** YOUR TASK **
Your reply should be made up of every line in the records below that holds the string "plane".

** RECORDS SUPPLIED **
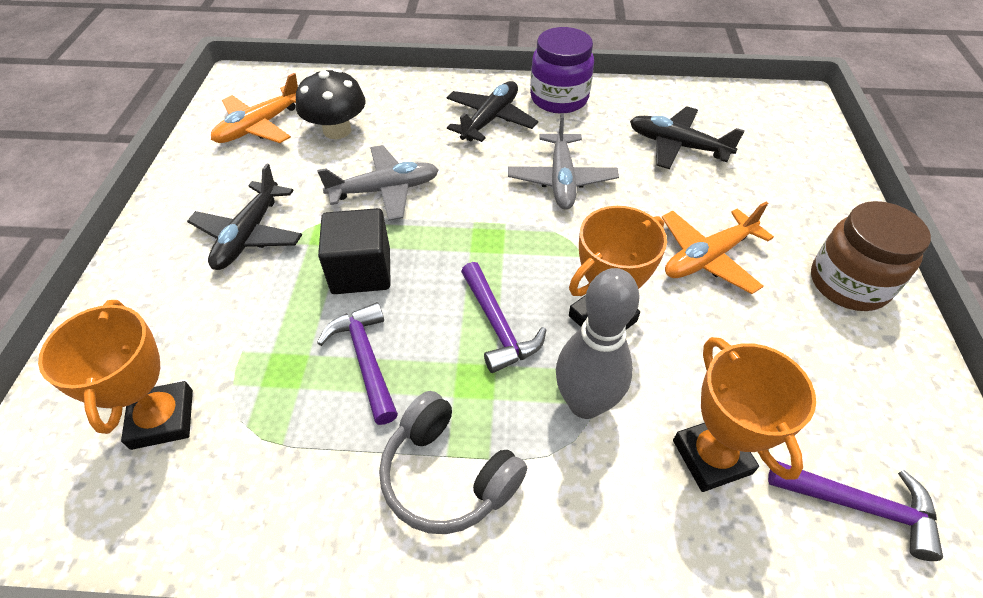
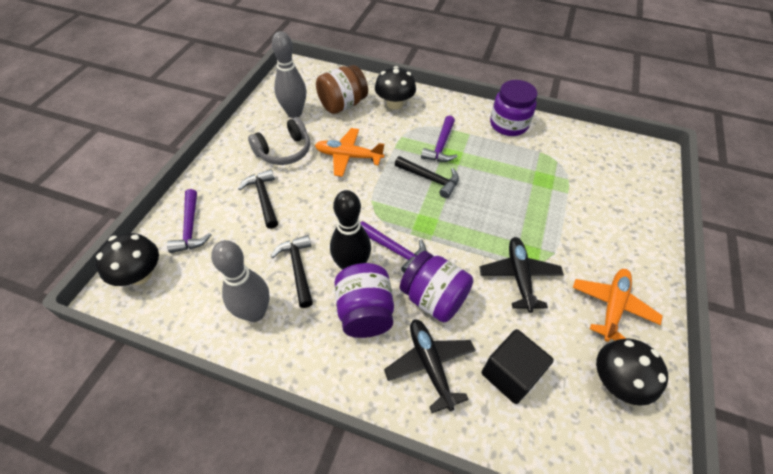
black bowling pin: none = 0 -> [330,190,371,270] = 1
black hammer: none = 0 -> [238,169,278,229] [271,235,313,308] [395,156,459,198] = 3
black mushroom: [296,68,366,139] = 1 -> [95,233,159,286] [375,66,416,110] [596,338,668,406] = 3
black plane: [187,163,302,270] [446,81,538,142] [630,106,745,169] = 3 -> [384,319,476,413] [479,237,564,313] = 2
grey bowling pin: [556,268,640,419] = 1 -> [211,240,270,322] [272,31,306,118] = 2
grey plane: [317,145,439,221] [508,113,619,210] = 2 -> none = 0
orange trophy: [38,300,193,450] [569,206,667,330] [673,337,816,492] = 3 -> none = 0
purple jar: [530,27,594,114] = 1 -> [334,263,394,338] [400,251,473,322] [490,80,537,136] = 3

** ANSWER SPACE **
black plane: [187,163,302,270] [446,81,538,142] [630,106,745,169] = 3 -> [384,319,476,413] [479,237,564,313] = 2
grey plane: [317,145,439,221] [508,113,619,210] = 2 -> none = 0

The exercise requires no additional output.